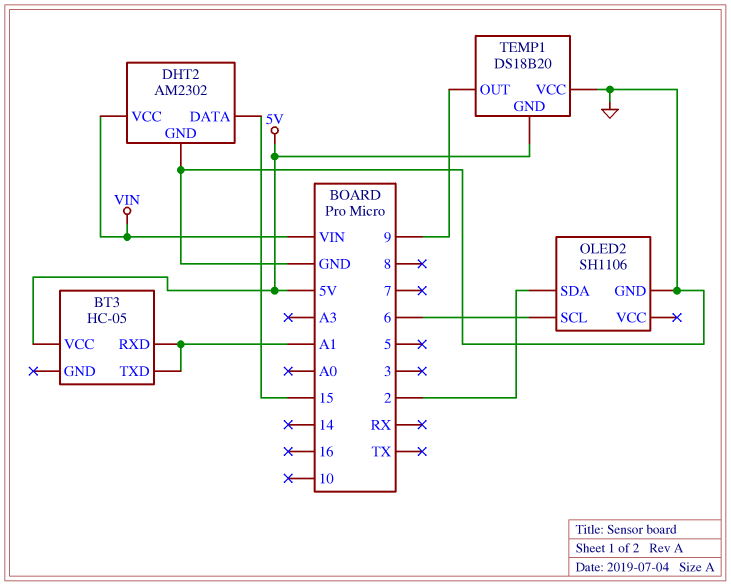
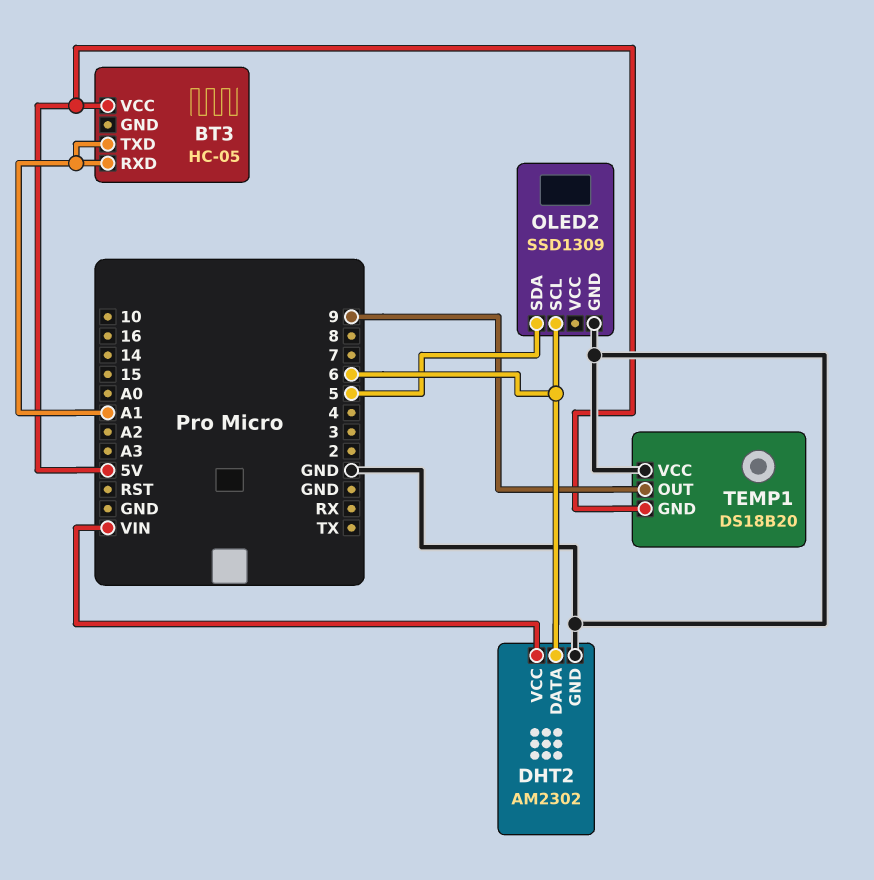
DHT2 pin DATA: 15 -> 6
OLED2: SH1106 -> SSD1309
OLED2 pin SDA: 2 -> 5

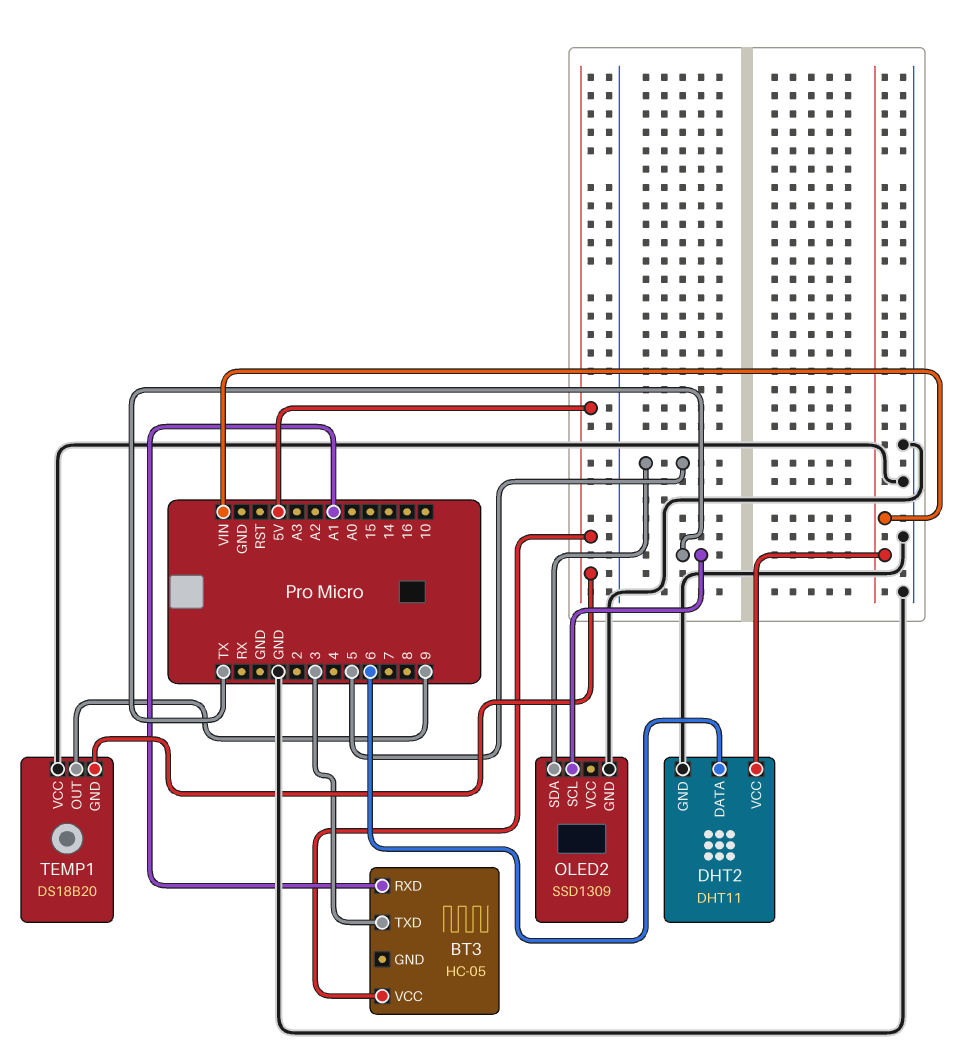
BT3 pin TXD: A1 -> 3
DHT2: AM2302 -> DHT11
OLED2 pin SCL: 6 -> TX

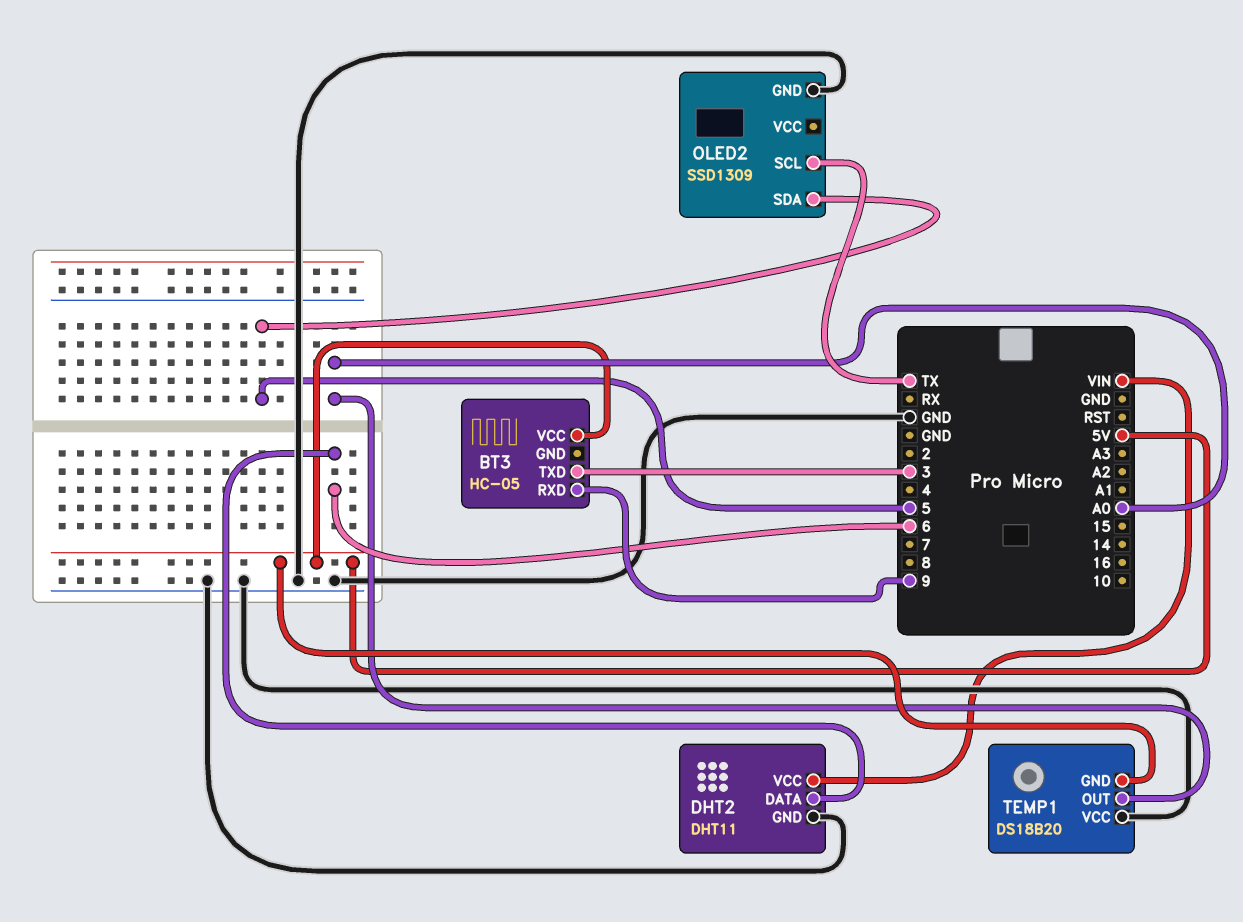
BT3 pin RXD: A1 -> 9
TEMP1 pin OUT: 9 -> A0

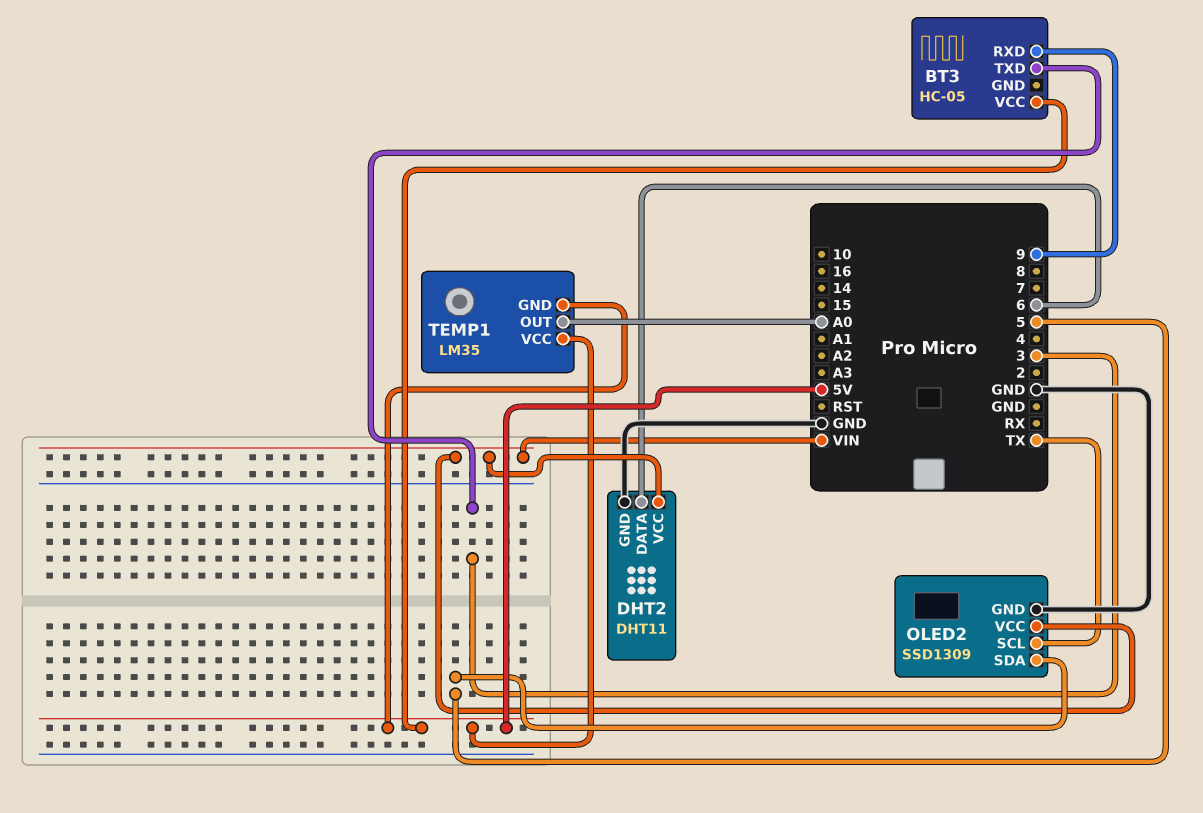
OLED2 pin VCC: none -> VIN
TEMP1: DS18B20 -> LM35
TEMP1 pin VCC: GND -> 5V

════

#### WHAT IS BEING ASKED
An exact transcription of the data above is needed, without the pictures.

#### SOLVED EXERCISE
DHT2 pin DATA: 15 -> 6
OLED2: SH1106 -> SSD1309
OLED2 pin SDA: 2 -> 5

BT3 pin TXD: A1 -> 3
DHT2: AM2302 -> DHT11
OLED2 pin SCL: 6 -> TX

BT3 pin RXD: A1 -> 9
TEMP1 pin OUT: 9 -> A0

OLED2 pin VCC: none -> VIN
TEMP1: DS18B20 -> LM35
TEMP1 pin VCC: GND -> 5V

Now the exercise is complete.